## Version comparison data
---+---

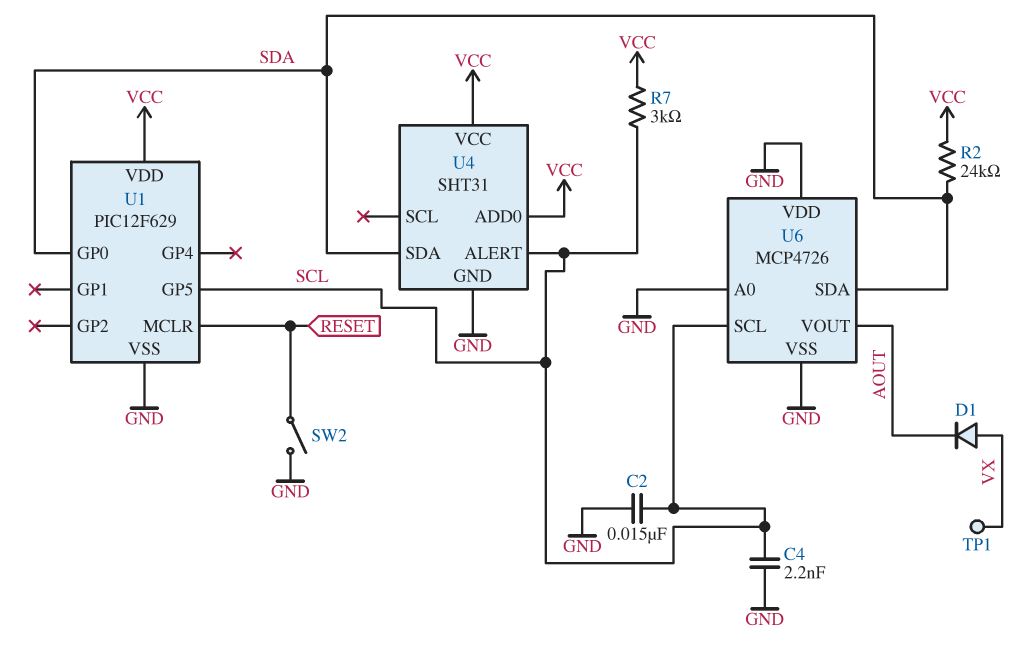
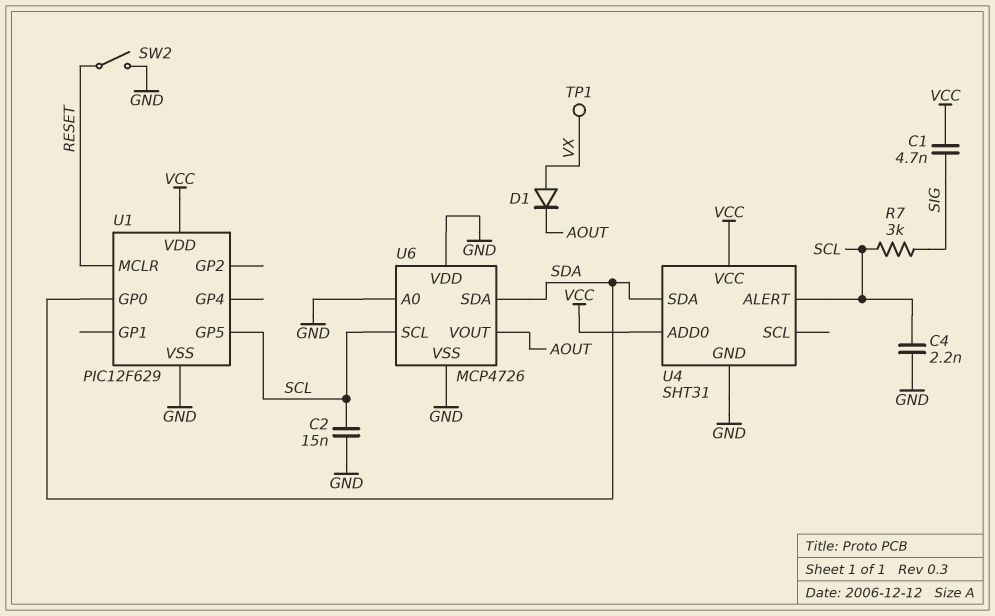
C1: none -> 4.7nF (SIG, VCC)
R2: 24k (SDA, VCC) -> none
R7: 3k (SCL, VCC) -> 3k (SCL, SIG)

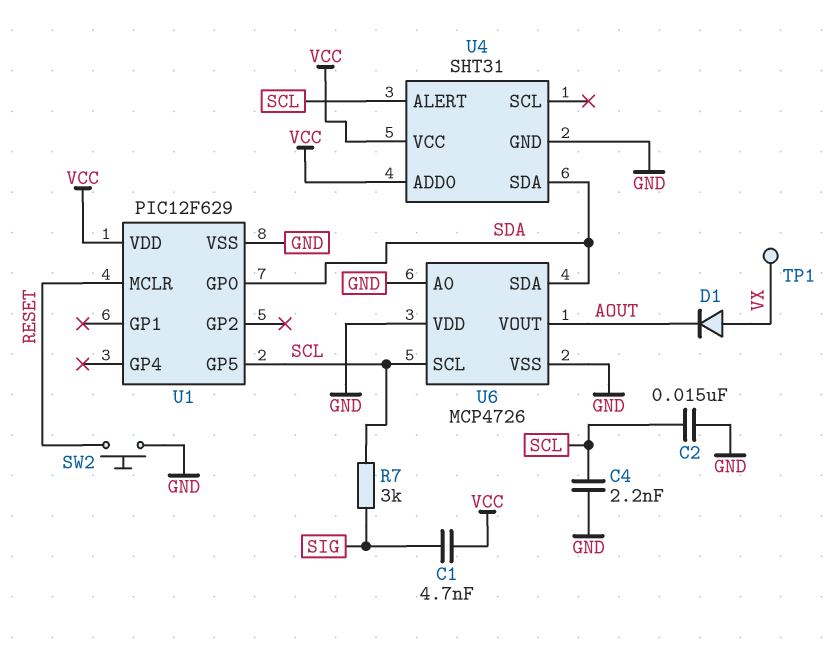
SW2: switch (GND, RESET) -> button (GND, RESET)

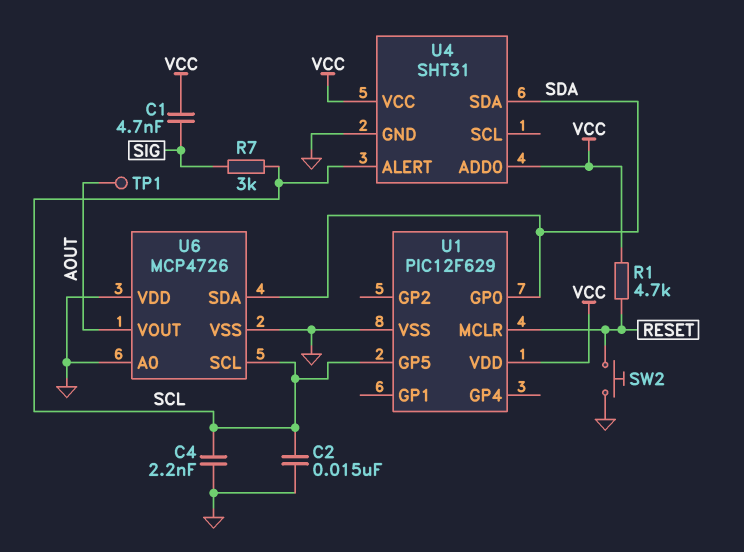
D1: diode (A VX, K AOUT) -> none
R1: none -> 4.7k (RESET, VCC)
TP1: test point (VX) -> test point (AOUT)

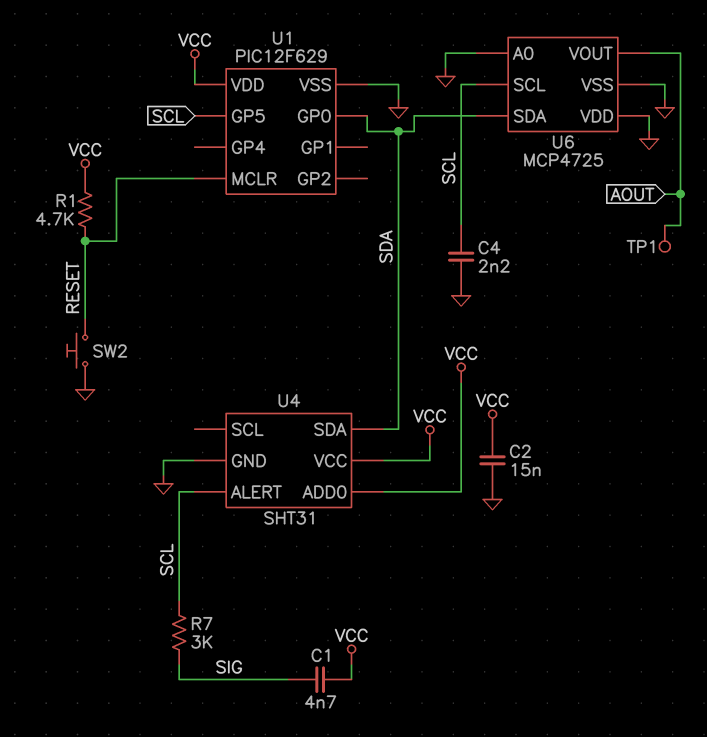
C2: 15nF (GND, SCL) -> 15nF (GND, VCC)
U6: MCP4726 -> MCP4725

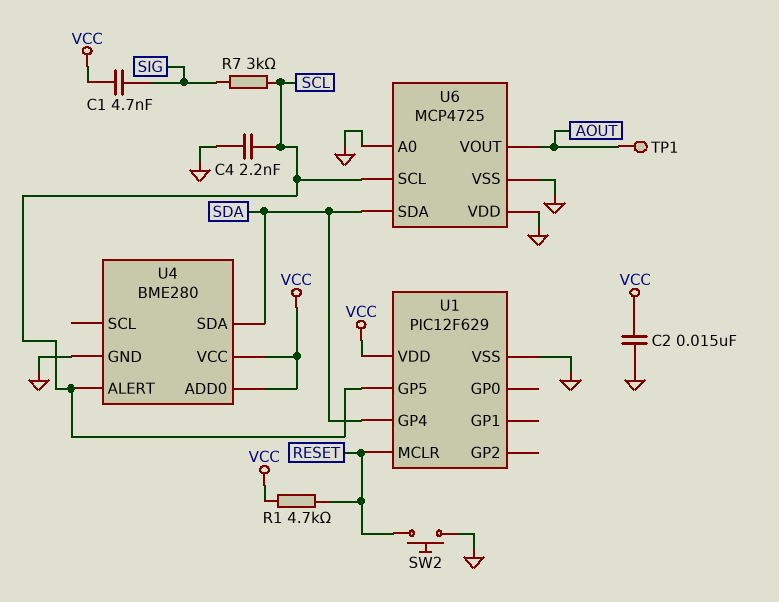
U1 pin GP0: SDA -> none
U1 pin GP4: none -> SDA
U4: SHT31 -> BME280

---+---

## WHAT TO PRODUCE
Nothing should appear in the answer except the lines from the first line of the data through the line holding "C2: 15nF (GND, SCL) -> 15nF (GND, VCC)", exactly as written, with pictures left out.

## EXERCISE SOLUTION
C1: none -> 4.7nF (SIG, VCC)
R2: 24k (SDA, VCC) -> none
R7: 3k (SCL, VCC) -> 3k (SCL, SIG)

SW2: switch (GND, RESET) -> button (GND, RESET)

D1: diode (A VX, K AOUT) -> none
R1: none -> 4.7k (RESET, VCC)
TP1: test point (VX) -> test point (AOUT)

C2: 15nF (GND, SCL) -> 15nF (GND, VCC)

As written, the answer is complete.